**Supplied data:**
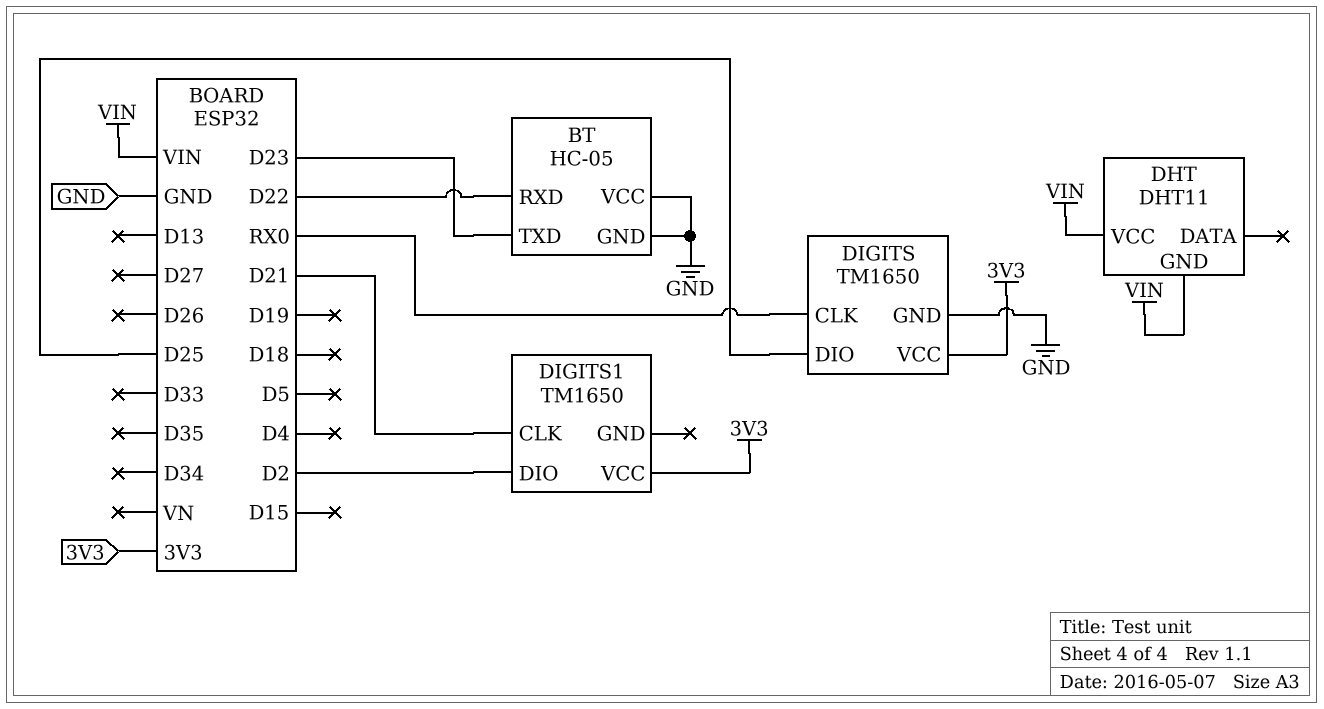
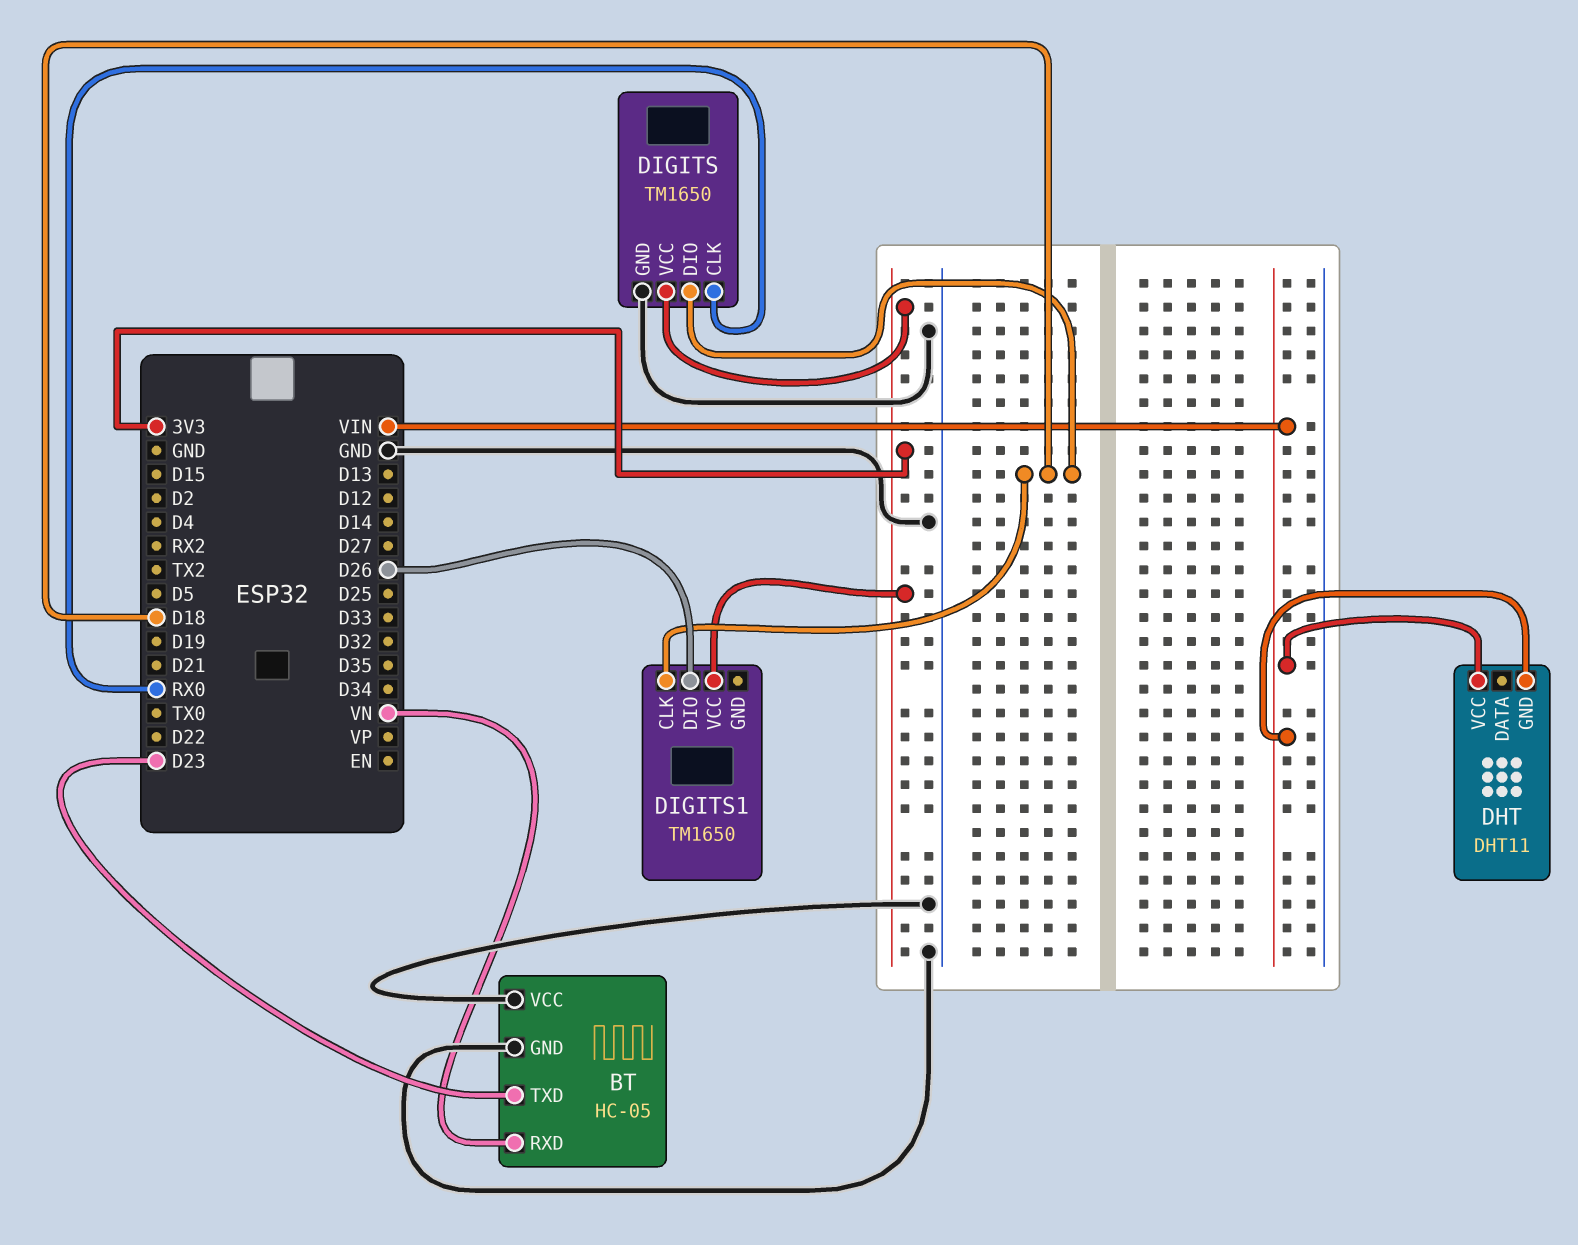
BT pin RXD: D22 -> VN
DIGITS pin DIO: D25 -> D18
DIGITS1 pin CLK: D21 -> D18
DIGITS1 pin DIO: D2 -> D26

* * *

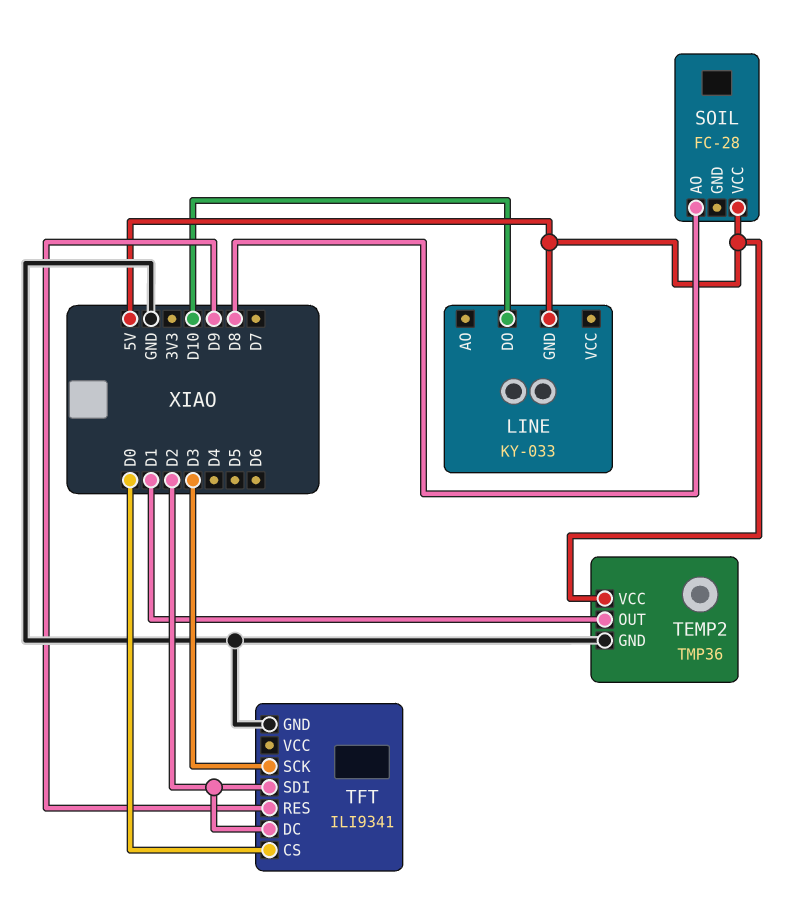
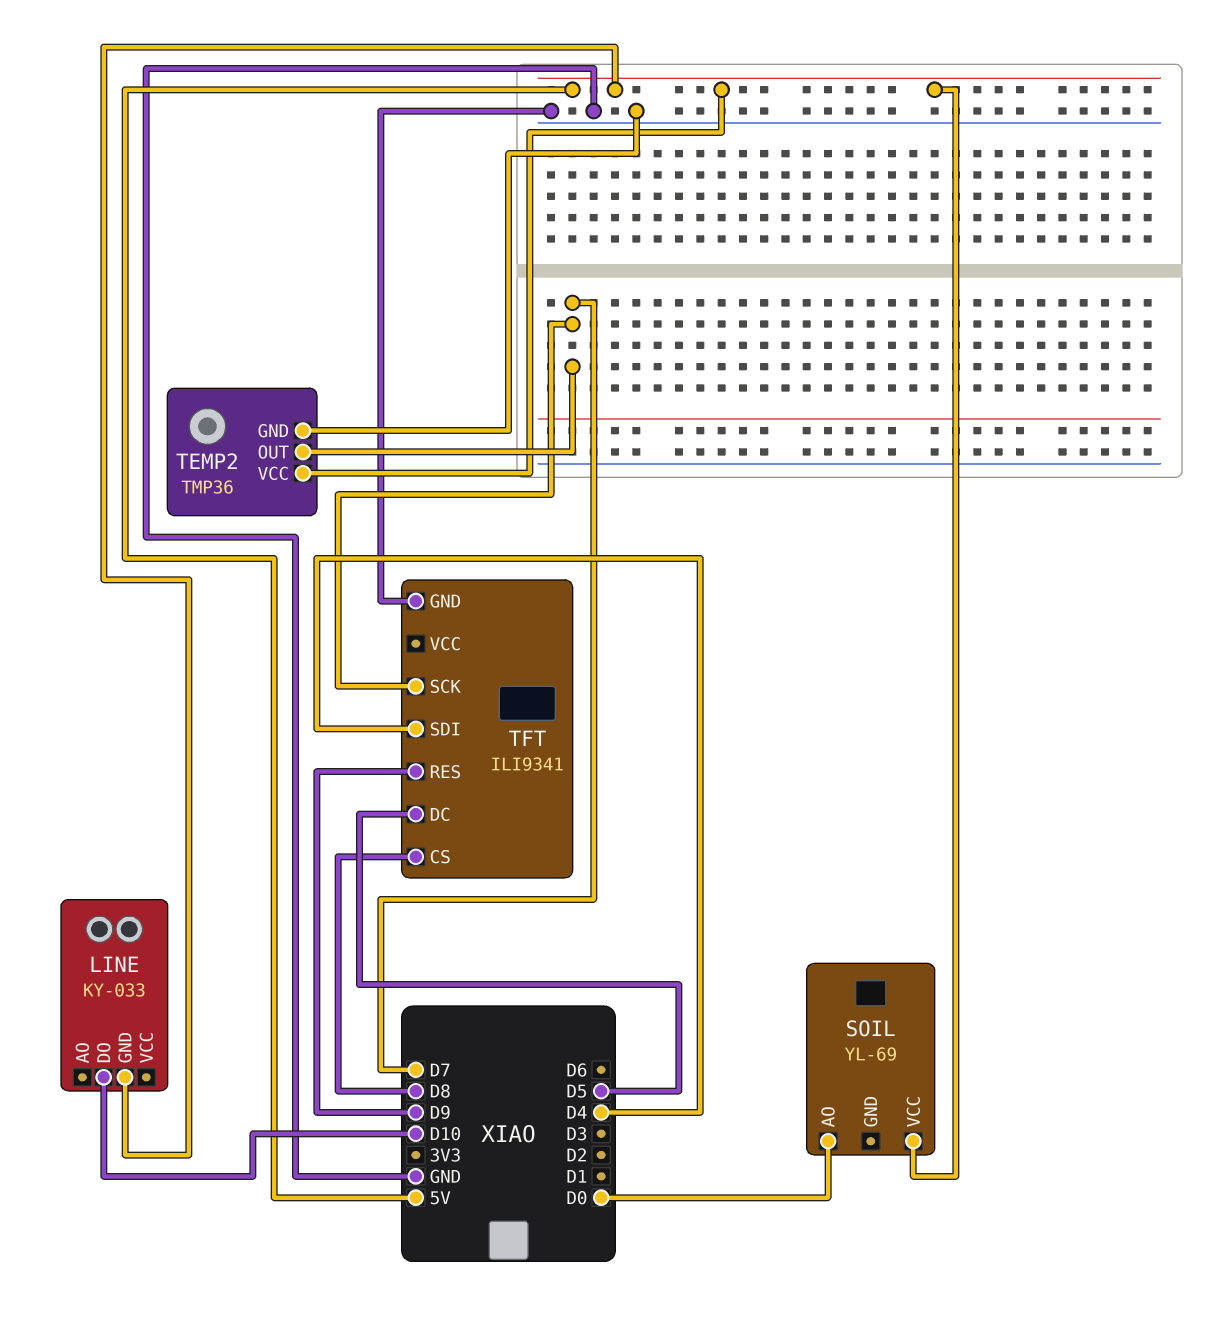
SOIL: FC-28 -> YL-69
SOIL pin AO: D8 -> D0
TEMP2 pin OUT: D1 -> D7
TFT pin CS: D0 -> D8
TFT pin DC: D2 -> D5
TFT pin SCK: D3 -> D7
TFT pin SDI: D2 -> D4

**What to work on:**
Reproduce the lines of the entries above from the one with "SOIL pin AO: D8 -> D0" to the one with "TFT pin SDI: D2 -> D4", both included, exactly and without any other line.

**Problem solution:**
SOIL pin AO: D8 -> D0
TEMP2 pin OUT: D1 -> D7
TFT pin CS: D0 -> D8
TFT pin DC: D2 -> D5
TFT pin SCK: D3 -> D7
TFT pin SDI: D2 -> D4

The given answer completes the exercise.